Recorded information:
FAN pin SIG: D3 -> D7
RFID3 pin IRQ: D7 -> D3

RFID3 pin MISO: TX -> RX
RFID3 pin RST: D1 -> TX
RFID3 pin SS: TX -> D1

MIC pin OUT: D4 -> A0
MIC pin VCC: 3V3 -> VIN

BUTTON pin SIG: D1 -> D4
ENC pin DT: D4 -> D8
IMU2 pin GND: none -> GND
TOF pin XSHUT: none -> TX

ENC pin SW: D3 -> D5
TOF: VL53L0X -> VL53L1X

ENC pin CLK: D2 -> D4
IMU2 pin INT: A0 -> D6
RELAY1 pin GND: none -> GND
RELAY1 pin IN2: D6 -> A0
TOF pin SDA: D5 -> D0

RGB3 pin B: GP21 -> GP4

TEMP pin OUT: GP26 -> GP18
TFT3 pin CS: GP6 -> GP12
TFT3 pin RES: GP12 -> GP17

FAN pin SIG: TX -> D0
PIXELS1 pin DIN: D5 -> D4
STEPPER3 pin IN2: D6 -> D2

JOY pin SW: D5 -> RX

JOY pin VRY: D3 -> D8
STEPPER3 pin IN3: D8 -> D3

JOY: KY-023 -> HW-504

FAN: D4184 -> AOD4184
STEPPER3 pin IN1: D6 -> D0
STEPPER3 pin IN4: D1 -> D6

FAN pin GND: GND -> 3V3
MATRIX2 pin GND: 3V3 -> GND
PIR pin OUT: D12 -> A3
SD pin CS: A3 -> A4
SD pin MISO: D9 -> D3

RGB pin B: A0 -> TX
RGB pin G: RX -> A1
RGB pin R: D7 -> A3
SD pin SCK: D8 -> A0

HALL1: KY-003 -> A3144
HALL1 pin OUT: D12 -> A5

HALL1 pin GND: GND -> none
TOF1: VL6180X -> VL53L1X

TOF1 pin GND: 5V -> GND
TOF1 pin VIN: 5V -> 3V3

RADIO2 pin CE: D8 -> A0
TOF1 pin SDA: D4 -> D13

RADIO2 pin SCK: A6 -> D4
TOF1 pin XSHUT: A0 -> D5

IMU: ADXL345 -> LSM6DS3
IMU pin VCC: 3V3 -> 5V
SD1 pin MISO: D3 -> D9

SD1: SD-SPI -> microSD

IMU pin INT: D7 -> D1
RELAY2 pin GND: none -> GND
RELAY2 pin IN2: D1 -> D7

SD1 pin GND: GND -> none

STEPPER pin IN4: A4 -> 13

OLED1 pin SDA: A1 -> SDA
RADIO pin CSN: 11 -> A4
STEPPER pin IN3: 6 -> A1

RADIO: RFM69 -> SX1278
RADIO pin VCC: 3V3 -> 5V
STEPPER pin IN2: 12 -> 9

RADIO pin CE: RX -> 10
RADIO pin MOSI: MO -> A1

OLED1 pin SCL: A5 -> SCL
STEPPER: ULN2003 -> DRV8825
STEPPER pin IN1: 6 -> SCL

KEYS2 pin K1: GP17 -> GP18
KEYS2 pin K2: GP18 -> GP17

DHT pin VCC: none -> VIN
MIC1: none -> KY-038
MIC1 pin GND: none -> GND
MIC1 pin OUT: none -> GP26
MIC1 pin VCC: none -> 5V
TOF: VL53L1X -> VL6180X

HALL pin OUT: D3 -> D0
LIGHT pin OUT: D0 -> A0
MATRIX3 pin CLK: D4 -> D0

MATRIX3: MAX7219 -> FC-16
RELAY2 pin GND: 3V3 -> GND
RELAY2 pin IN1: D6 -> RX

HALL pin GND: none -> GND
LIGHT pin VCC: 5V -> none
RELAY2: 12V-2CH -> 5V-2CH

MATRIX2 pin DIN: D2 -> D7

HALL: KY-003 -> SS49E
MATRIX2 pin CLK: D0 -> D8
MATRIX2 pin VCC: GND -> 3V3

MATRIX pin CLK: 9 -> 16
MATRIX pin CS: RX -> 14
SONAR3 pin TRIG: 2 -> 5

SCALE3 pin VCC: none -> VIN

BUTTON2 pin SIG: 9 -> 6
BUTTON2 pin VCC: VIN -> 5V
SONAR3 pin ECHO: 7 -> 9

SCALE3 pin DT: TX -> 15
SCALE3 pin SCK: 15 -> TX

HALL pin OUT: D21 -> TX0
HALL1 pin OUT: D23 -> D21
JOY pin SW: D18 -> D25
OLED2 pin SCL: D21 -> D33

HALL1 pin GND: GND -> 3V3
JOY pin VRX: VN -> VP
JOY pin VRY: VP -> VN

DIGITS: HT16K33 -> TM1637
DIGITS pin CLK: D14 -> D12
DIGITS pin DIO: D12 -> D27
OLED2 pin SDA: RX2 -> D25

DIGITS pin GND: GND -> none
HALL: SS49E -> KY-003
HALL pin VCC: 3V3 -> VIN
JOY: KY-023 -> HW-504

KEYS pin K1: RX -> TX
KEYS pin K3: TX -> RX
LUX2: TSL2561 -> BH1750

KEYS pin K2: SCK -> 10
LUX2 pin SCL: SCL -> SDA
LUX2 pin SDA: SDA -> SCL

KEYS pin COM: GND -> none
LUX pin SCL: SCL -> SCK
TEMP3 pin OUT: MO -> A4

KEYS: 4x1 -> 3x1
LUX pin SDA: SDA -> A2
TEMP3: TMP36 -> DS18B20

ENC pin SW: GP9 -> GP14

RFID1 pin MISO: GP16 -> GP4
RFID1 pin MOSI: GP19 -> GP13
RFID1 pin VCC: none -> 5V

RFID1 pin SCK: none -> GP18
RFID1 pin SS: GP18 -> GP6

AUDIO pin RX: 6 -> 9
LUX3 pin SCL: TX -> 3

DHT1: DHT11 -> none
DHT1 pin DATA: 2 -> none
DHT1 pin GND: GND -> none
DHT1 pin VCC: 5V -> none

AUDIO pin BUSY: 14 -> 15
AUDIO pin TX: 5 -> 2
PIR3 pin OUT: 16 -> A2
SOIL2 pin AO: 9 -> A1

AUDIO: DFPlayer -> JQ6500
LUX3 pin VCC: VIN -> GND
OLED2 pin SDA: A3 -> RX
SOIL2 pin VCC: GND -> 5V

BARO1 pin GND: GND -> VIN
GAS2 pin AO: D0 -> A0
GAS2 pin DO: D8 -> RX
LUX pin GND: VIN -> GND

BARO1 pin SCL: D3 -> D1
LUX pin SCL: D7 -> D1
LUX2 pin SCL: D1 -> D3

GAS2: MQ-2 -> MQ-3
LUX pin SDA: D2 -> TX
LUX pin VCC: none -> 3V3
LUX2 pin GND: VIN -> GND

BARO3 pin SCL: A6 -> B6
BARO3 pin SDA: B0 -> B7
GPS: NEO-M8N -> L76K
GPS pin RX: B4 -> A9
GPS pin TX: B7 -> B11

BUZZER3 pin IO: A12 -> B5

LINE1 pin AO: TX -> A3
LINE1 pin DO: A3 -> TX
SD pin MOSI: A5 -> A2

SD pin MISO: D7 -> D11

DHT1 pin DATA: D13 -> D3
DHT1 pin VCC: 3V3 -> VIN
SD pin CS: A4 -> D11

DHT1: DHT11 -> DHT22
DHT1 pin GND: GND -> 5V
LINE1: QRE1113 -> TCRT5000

Problem statement: Above are the entries. Quote exactly the lines from the one bearing "RADIO pin MOSI: MO -> A1" through the one bearing "HALL1 pin OUT: D23 -> D21".

Solution:
RADIO pin MOSI: MO -> A1

OLED1 pin SCL: A5 -> SCL
STEPPER: ULN2003 -> DRV8825
STEPPER pin IN1: 6 -> SCL

KEYS2 pin K1: GP17 -> GP18
KEYS2 pin K2: GP18 -> GP17

DHT pin VCC: none -> VIN
MIC1: none -> KY-038
MIC1 pin GND: none -> GND
MIC1 pin OUT: none -> GP26
MIC1 pin VCC: none -> 5V
TOF: VL53L1X -> VL6180X

HALL pin OUT: D3 -> D0
LIGHT pin OUT: D0 -> A0
MATRIX3 pin CLK: D4 -> D0

MATRIX3: MAX7219 -> FC-16
RELAY2 pin GND: 3V3 -> GND
RELAY2 pin IN1: D6 -> RX

HALL pin GND: none -> GND
LIGHT pin VCC: 5V -> none
RELAY2: 12V-2CH -> 5V-2CH

MATRIX2 pin DIN: D2 -> D7

HALL: KY-003 -> SS49E
MATRIX2 pin CLK: D0 -> D8
MATRIX2 pin VCC: GND -> 3V3

MATRIX pin CLK: 9 -> 16
MATRIX pin CS: RX -> 14
SONAR3 pin TRIG: 2 -> 5

SCALE3 pin VCC: none -> VIN

BUTTON2 pin SIG: 9 -> 6
BUTTON2 pin VCC: VIN -> 5V
SONAR3 pin ECHO: 7 -> 9

SCALE3 pin DT: TX -> 15
SCALE3 pin SCK: 15 -> TX

HALL pin OUT: D21 -> TX0
HALL1 pin OUT: D23 -> D21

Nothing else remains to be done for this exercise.